- _PROBLEM_:
Please transcribe exactly the lines from the line holding "nekavave (black) [310, 223]" through the end of the data below, and skip any pictures.

- _DATA SECTION_:
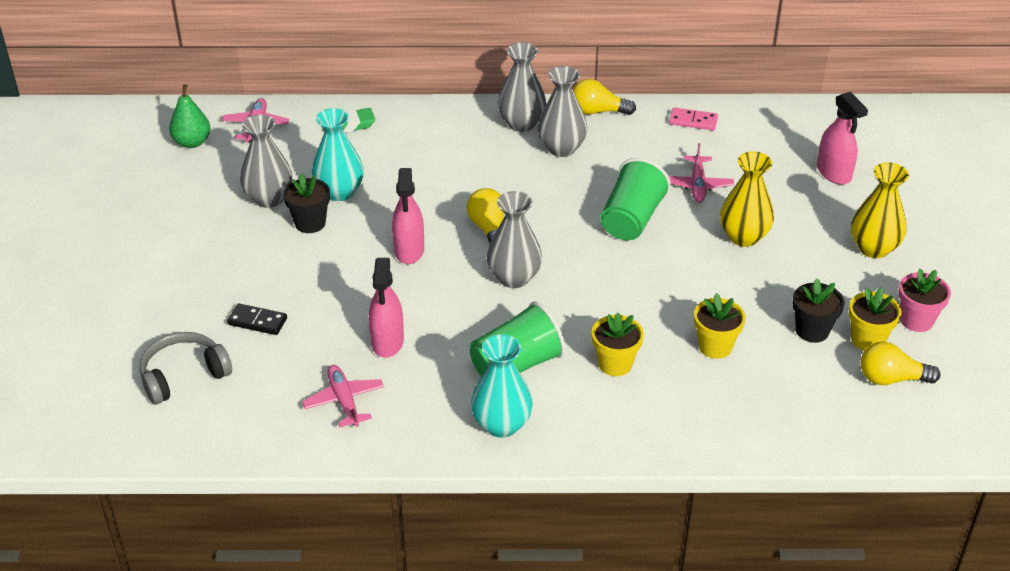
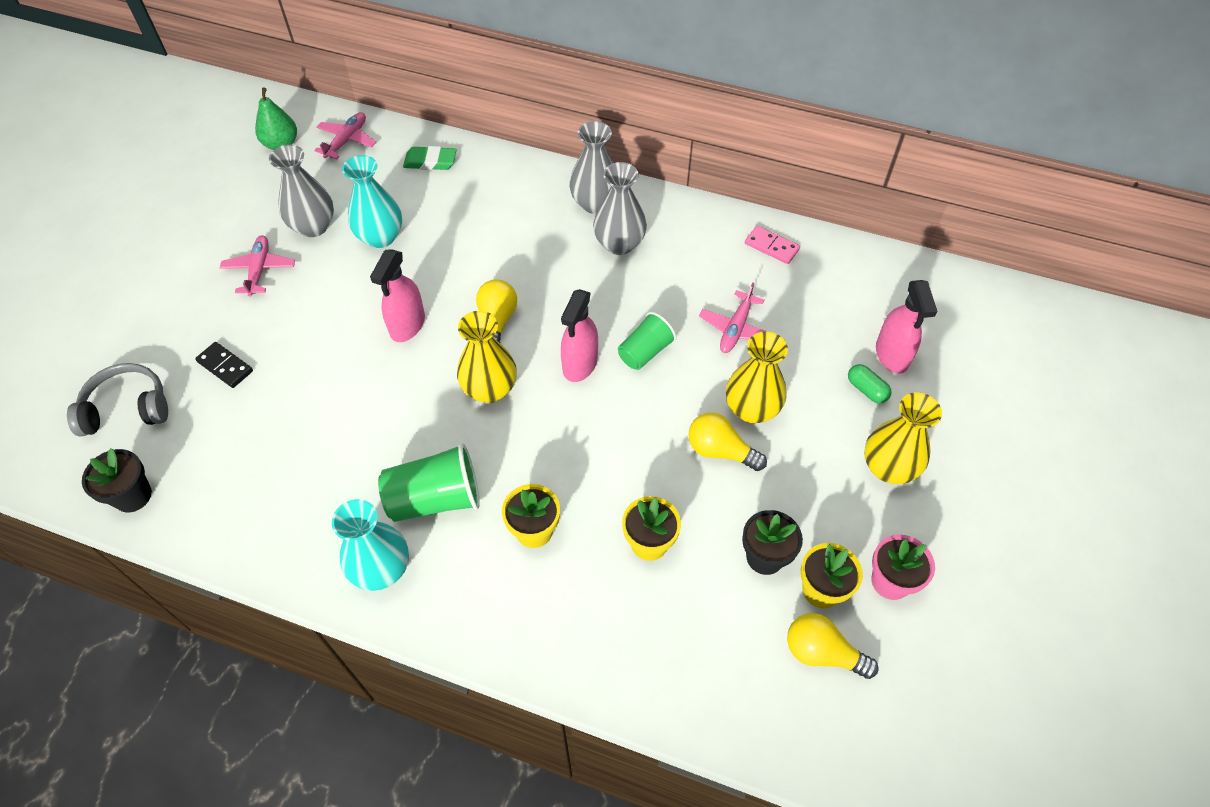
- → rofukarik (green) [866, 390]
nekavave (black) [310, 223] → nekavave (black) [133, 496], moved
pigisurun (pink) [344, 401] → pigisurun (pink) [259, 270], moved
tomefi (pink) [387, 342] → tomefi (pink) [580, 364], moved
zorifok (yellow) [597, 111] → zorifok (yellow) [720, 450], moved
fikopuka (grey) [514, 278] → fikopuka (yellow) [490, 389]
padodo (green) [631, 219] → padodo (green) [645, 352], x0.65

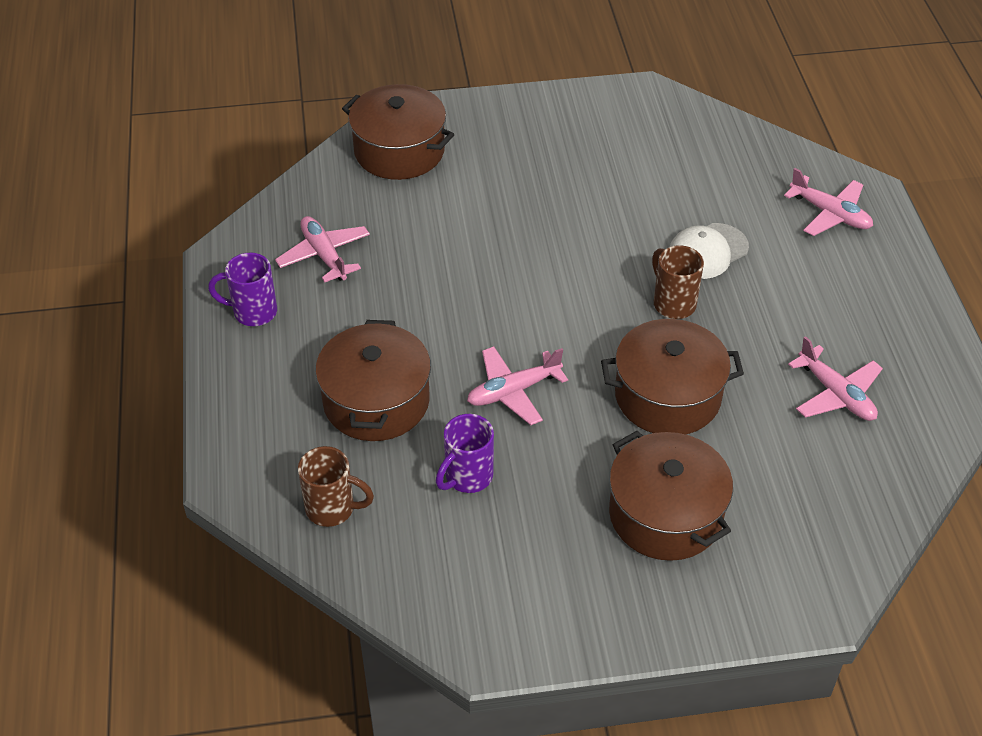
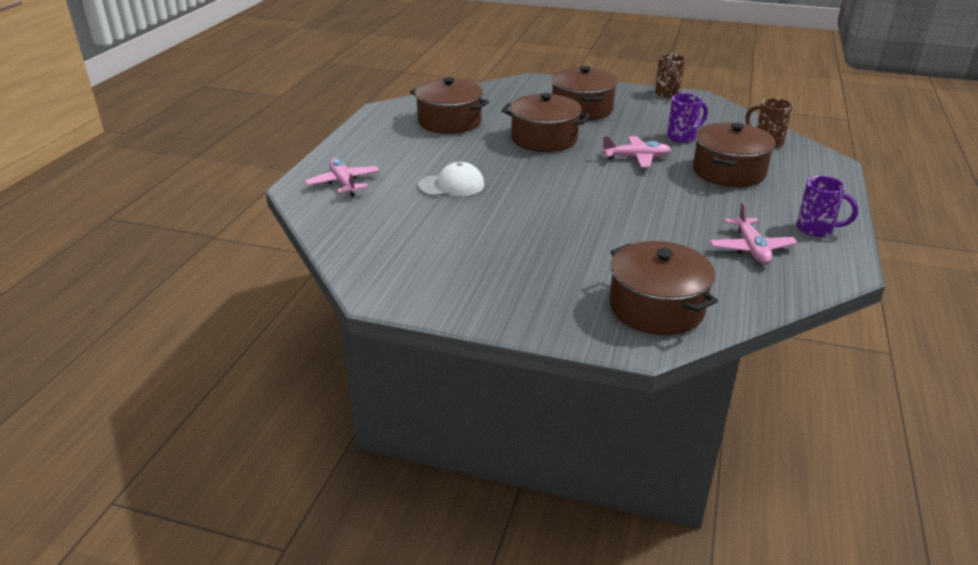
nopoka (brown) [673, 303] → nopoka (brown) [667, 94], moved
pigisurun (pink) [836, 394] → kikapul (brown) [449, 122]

- _OUTPUT FOR THIS TASK_:
nekavave (black) [310, 223] → nekavave (black) [133, 496], moved
pigisurun (pink) [344, 401] → pigisurun (pink) [259, 270], moved
tomefi (pink) [387, 342] → tomefi (pink) [580, 364], moved
zorifok (yellow) [597, 111] → zorifok (yellow) [720, 450], moved
fikopuka (grey) [514, 278] → fikopuka (yellow) [490, 389]
padodo (green) [631, 219] → padodo (green) [645, 352], x0.65

nopoka (brown) [673, 303] → nopoka (brown) [667, 94], moved
pigisurun (pink) [836, 394] → kikapul (brown) [449, 122]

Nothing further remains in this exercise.